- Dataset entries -
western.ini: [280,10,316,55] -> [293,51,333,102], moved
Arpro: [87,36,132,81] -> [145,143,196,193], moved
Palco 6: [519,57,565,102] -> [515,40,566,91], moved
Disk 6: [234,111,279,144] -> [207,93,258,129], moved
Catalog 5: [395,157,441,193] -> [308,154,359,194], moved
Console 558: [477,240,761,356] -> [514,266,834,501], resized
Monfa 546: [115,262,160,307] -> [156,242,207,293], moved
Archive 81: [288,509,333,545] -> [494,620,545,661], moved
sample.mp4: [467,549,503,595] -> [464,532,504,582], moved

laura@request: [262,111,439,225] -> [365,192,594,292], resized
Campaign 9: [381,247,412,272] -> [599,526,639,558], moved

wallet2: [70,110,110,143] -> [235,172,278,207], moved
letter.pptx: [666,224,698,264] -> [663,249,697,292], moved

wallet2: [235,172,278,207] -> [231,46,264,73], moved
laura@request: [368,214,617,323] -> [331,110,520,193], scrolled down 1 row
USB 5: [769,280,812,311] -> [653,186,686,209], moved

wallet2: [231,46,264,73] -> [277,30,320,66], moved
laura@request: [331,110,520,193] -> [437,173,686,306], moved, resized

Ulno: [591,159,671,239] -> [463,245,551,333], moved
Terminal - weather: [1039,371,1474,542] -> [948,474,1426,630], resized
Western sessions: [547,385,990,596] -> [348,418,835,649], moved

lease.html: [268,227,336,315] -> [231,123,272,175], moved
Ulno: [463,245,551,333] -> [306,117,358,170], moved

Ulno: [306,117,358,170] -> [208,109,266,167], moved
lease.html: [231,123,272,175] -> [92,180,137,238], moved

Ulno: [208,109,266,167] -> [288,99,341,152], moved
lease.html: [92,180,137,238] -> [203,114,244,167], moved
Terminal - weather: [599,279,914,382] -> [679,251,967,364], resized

- Exercise brief -
Looking through the data above, count the lines that include the string "html" and give only the count.

- Result for this exercise -
3